Description of the task: Change "brown wooden table" to "dark oak table" wherever it occurs in the records below, and keep every other word as it is.

══ Record extracts ══

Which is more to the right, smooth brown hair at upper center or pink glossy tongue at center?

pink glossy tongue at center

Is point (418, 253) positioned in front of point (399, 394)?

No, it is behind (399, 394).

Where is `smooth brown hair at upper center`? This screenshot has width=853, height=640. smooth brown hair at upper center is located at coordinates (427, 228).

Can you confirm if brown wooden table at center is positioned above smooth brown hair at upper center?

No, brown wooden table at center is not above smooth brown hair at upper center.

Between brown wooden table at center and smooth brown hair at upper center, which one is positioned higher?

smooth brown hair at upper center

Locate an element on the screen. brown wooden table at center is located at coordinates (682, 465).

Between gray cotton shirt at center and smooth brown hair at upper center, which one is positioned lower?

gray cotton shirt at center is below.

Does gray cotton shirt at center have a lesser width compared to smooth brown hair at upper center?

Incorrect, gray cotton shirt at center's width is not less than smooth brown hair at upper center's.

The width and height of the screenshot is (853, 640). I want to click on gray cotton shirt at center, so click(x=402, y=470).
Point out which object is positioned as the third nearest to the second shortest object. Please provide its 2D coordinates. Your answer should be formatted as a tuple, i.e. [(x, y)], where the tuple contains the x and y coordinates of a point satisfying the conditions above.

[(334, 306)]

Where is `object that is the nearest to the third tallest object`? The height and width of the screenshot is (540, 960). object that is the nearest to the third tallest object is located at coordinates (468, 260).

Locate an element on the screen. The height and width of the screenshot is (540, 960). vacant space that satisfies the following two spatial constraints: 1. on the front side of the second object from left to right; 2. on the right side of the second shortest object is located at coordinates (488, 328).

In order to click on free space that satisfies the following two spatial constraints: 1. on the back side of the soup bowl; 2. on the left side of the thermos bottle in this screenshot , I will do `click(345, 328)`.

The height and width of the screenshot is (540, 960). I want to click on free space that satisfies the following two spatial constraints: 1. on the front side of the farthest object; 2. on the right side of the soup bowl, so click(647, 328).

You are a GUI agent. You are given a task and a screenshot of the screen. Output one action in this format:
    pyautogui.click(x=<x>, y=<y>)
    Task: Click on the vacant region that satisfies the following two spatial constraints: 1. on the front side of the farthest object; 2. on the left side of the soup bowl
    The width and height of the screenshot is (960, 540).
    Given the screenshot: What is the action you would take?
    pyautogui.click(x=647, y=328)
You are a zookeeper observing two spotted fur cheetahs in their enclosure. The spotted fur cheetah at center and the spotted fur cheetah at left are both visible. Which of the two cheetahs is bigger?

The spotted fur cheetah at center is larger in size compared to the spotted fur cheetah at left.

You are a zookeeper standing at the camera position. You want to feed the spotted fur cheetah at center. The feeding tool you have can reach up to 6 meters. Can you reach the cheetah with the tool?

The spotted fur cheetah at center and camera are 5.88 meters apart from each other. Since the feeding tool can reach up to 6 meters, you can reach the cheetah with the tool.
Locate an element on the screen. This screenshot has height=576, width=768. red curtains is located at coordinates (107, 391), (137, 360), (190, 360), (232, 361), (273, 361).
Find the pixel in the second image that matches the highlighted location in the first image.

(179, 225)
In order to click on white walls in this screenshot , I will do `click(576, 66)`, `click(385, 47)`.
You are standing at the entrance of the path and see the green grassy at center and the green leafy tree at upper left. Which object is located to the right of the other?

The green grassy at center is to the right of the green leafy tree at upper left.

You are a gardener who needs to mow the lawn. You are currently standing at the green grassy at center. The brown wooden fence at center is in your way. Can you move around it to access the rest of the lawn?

═══

Task result:
Which is more to the right, smooth brown hair at upper center or pink glossy tongue at center?

pink glossy tongue at center

Is point (418, 253) positioned in front of point (399, 394)?

No, it is behind (399, 394).

Where is `smooth brown hair at upper center`? This screenshot has width=853, height=640. smooth brown hair at upper center is located at coordinates (427, 228).

Can you confirm if dark oak table at center is positioned above smooth brown hair at upper center?

No, dark oak table at center is not above smooth brown hair at upper center.

Between dark oak table at center and smooth brown hair at upper center, which one is positioned higher?

smooth brown hair at upper center

Locate an element on the screen. dark oak table at center is located at coordinates (682, 465).

Between gray cotton shirt at center and smooth brown hair at upper center, which one is positioned lower?

gray cotton shirt at center is below.

Does gray cotton shirt at center have a lesser width compared to smooth brown hair at upper center?

Incorrect, gray cotton shirt at center's width is not less than smooth brown hair at upper center's.

The width and height of the screenshot is (853, 640). I want to click on gray cotton shirt at center, so click(x=402, y=470).
Point out which object is positioned as the third nearest to the second shortest object. Please provide its 2D coordinates. Your answer should be formatted as a tuple, i.e. [(x, y)], where the tuple contains the x and y coordinates of a point satisfying the conditions above.

[(334, 306)]

Where is `object that is the nearest to the third tallest object`? The height and width of the screenshot is (540, 960). object that is the nearest to the third tallest object is located at coordinates (468, 260).

Locate an element on the screen. The height and width of the screenshot is (540, 960). vacant space that satisfies the following two spatial constraints: 1. on the front side of the second object from left to right; 2. on the right side of the second shortest object is located at coordinates (488, 328).

In order to click on free space that satisfies the following two spatial constraints: 1. on the back side of the soup bowl; 2. on the left side of the thermos bottle in this screenshot , I will do `click(345, 328)`.

The height and width of the screenshot is (540, 960). I want to click on free space that satisfies the following two spatial constraints: 1. on the front side of the farthest object; 2. on the right side of the soup bowl, so click(647, 328).

You are a GUI agent. You are given a task and a screenshot of the screen. Output one action in this format:
    pyautogui.click(x=<x>, y=<y>)
    Task: Click on the vacant region that satisfies the following two spatial constraints: 1. on the front side of the farthest object; 2. on the left side of the soup bowl
    The width and height of the screenshot is (960, 540).
    Given the screenshot: What is the action you would take?
    pyautogui.click(x=647, y=328)
You are a zookeeper observing two spotted fur cheetahs in their enclosure. The spotted fur cheetah at center and the spotted fur cheetah at left are both visible. Which of the two cheetahs is bigger?

The spotted fur cheetah at center is larger in size compared to the spotted fur cheetah at left.

You are a zookeeper standing at the camera position. You want to feed the spotted fur cheetah at center. The feeding tool you have can reach up to 6 meters. Can you reach the cheetah with the tool?

The spotted fur cheetah at center and camera are 5.88 meters apart from each other. Since the feeding tool can reach up to 6 meters, you can reach the cheetah with the tool.
Locate an element on the screen. This screenshot has height=576, width=768. red curtains is located at coordinates (107, 391), (137, 360), (190, 360), (232, 361), (273, 361).
Find the pixel in the second image that matches the highlighted location in the first image.

(179, 225)
In order to click on white walls in this screenshot , I will do `click(576, 66)`, `click(385, 47)`.
You are standing at the entrance of the path and see the green grassy at center and the green leafy tree at upper left. Which object is located to the right of the other?

The green grassy at center is to the right of the green leafy tree at upper left.

You are a gardener who needs to mow the lawn. You are currently standing at the green grassy at center. The brown wooden fence at center is in your way. Can you move around it to access the rest of the lawn?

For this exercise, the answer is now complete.